» **Recorded information**
*** Begin section ***

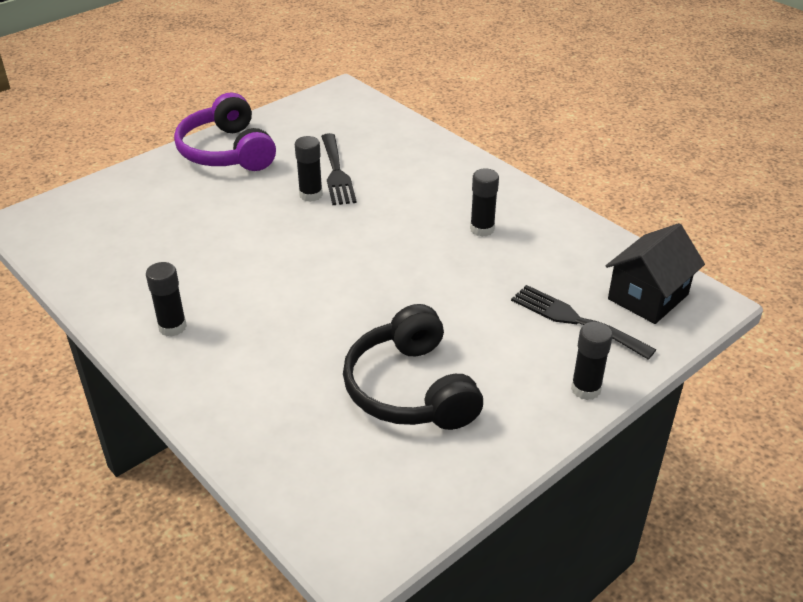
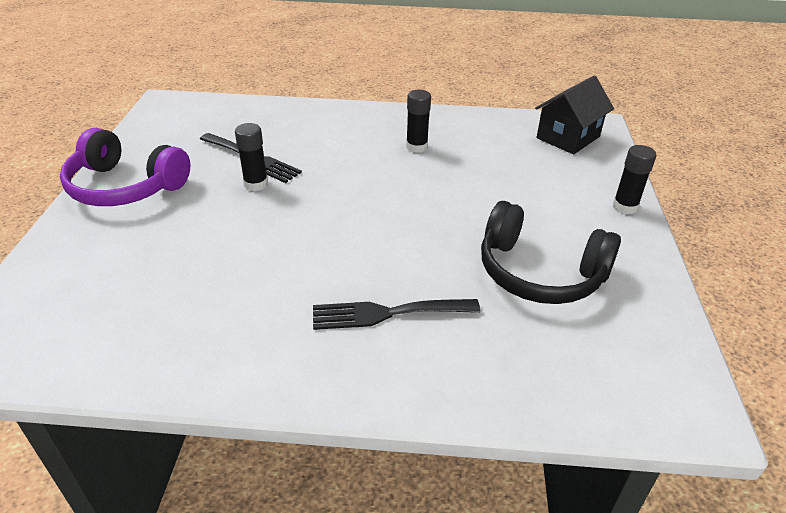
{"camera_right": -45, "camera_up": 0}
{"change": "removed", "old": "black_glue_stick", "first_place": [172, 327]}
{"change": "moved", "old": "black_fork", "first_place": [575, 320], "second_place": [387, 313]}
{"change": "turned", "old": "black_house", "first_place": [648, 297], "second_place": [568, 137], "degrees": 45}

*** End section ***

The lines above that hold the string "change" are to be located and copied.

» **Exercise result**
{"change": "removed", "old": "black_glue_stick", "first_place": [172, 327]}
{"change": "moved", "old": "black_fork", "first_place": [575, 320], "second_place": [387, 313]}
{"change": "turned", "old": "black_house", "first_place": [648, 297], "second_place": [568, 137], "degrees": 45}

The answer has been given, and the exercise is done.